++++ Exercise materials ++++

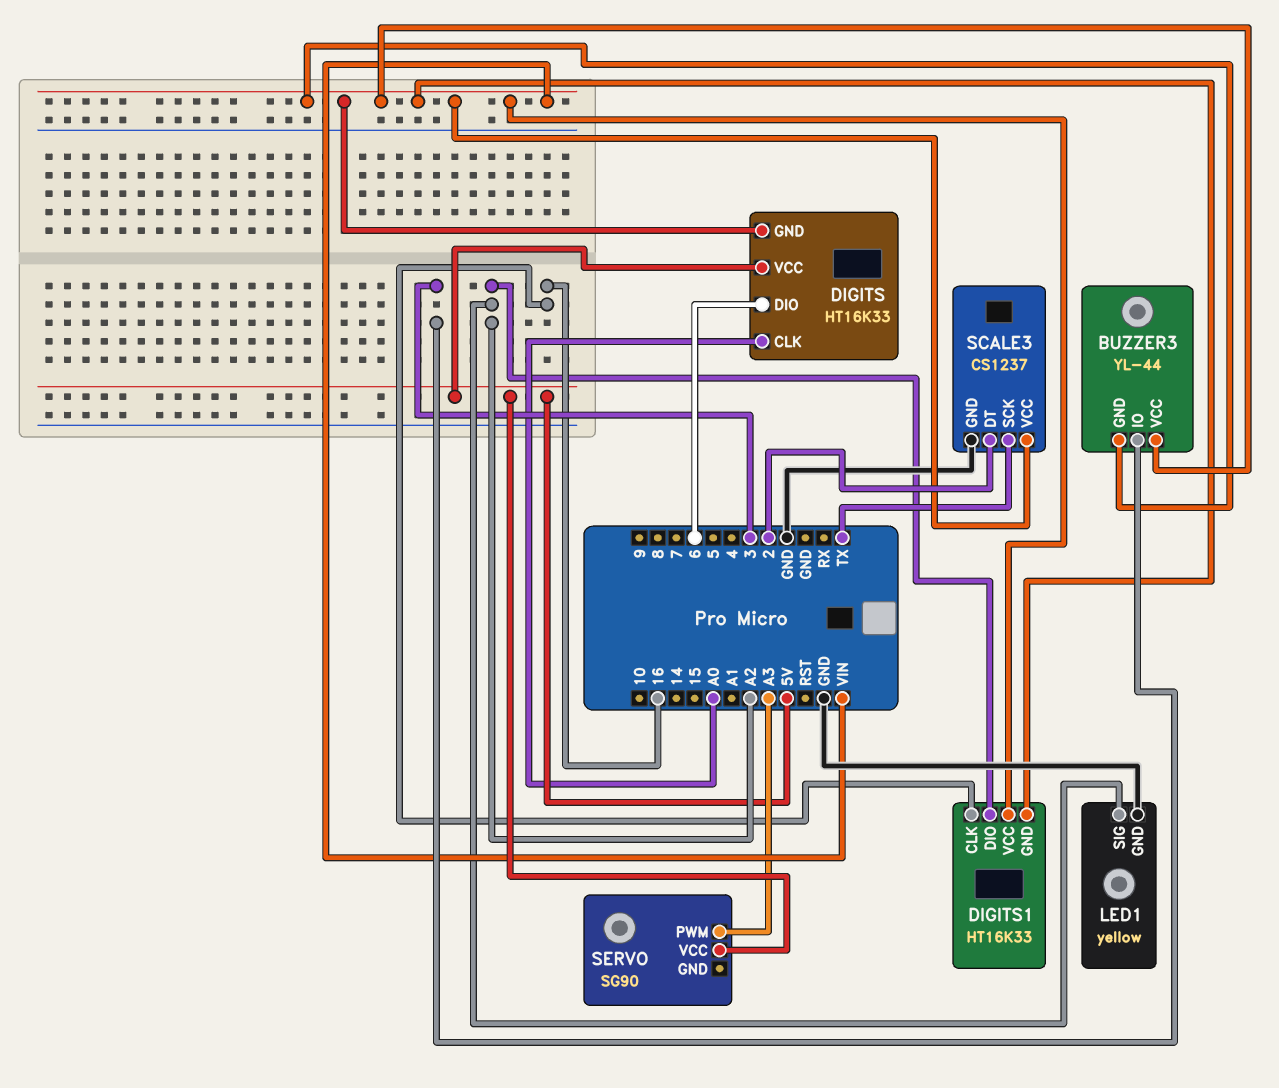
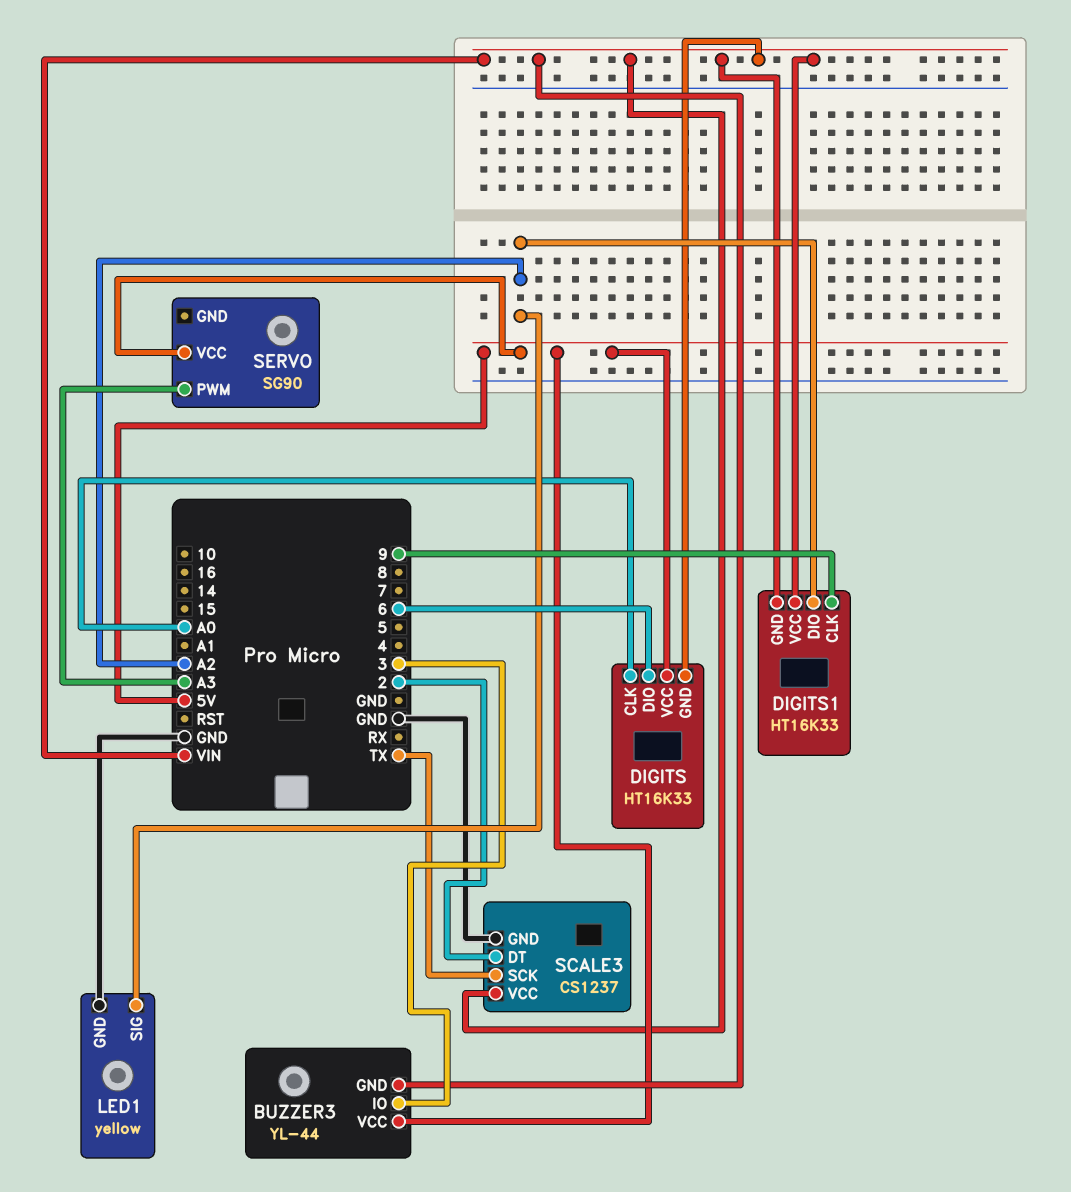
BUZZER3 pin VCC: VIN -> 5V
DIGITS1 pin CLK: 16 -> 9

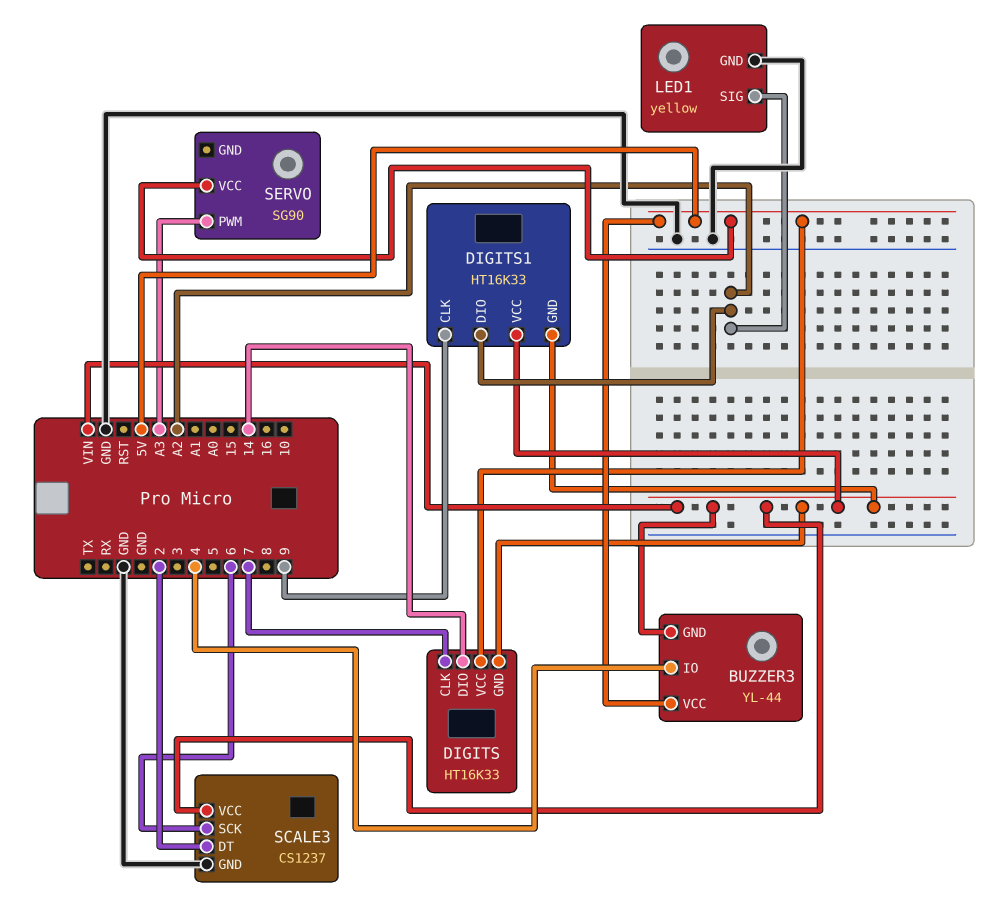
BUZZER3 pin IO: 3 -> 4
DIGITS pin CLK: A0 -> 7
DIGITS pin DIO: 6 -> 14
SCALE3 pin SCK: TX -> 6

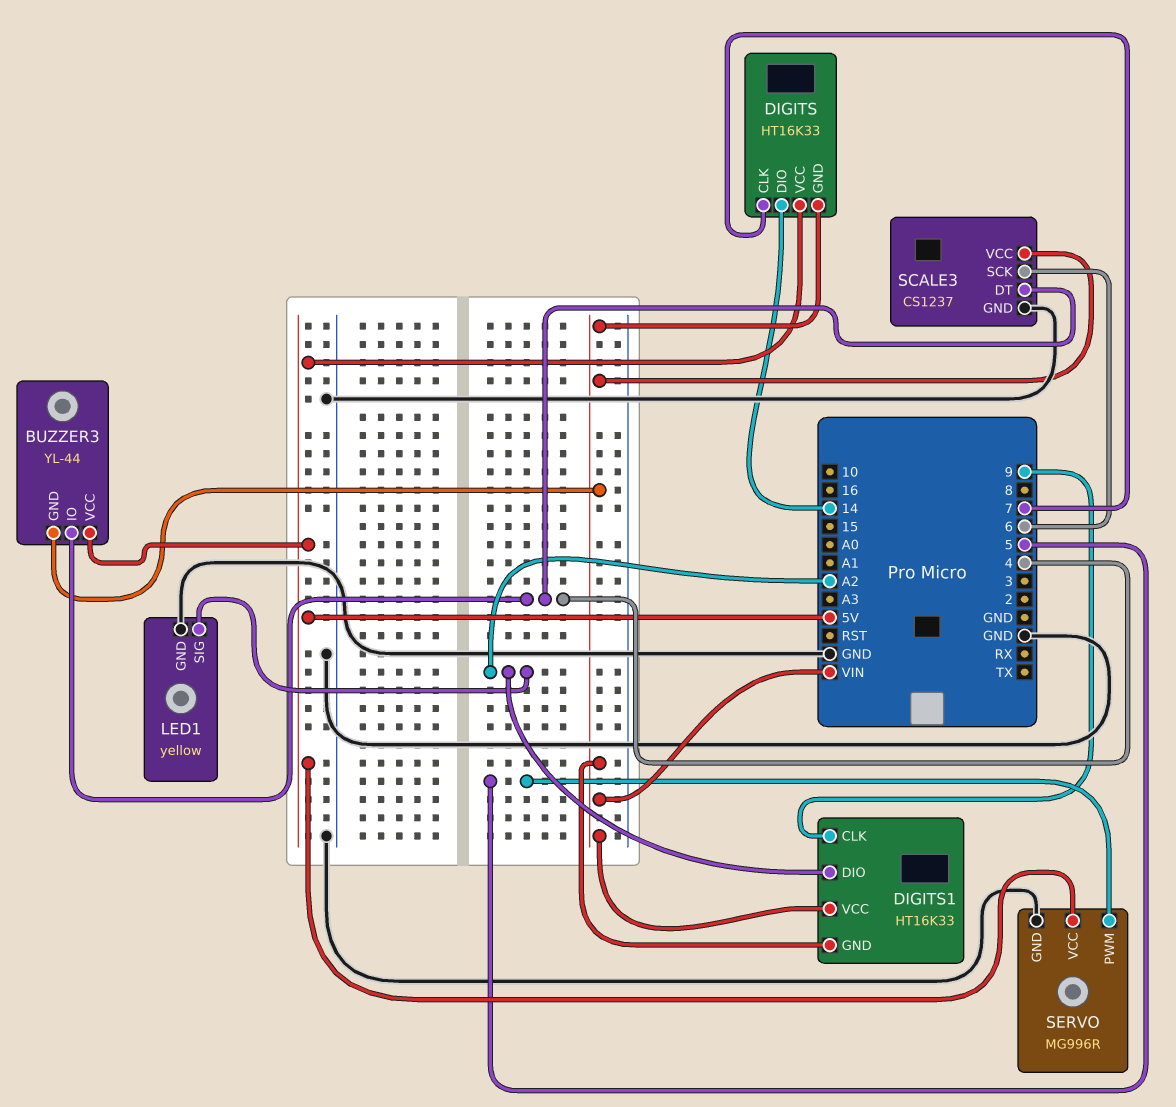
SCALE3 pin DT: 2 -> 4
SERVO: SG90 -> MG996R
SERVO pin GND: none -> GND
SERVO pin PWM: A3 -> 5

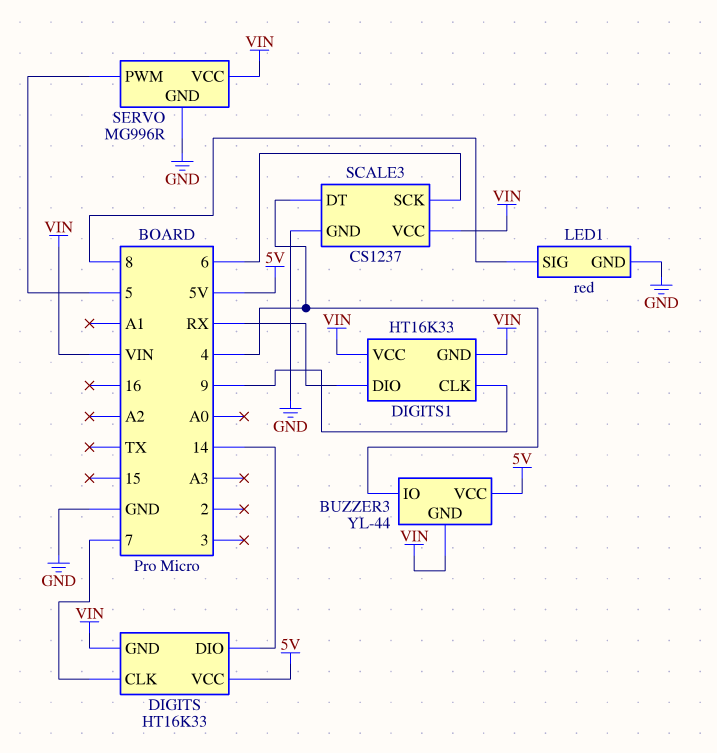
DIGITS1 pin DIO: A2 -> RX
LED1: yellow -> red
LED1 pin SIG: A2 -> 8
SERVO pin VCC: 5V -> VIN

++++

Could you write out every line above exactly as it stands, with no images?

__Result for this task__
BUZZER3 pin VCC: VIN -> 5V
DIGITS1 pin CLK: 16 -> 9

BUZZER3 pin IO: 3 -> 4
DIGITS pin CLK: A0 -> 7
DIGITS pin DIO: 6 -> 14
SCALE3 pin SCK: TX -> 6

SCALE3 pin DT: 2 -> 4
SERVO: SG90 -> MG996R
SERVO pin GND: none -> GND
SERVO pin PWM: A3 -> 5

DIGITS1 pin DIO: A2 -> RX
LED1: yellow -> red
LED1 pin SIG: A2 -> 8
SERVO pin VCC: 5V -> VIN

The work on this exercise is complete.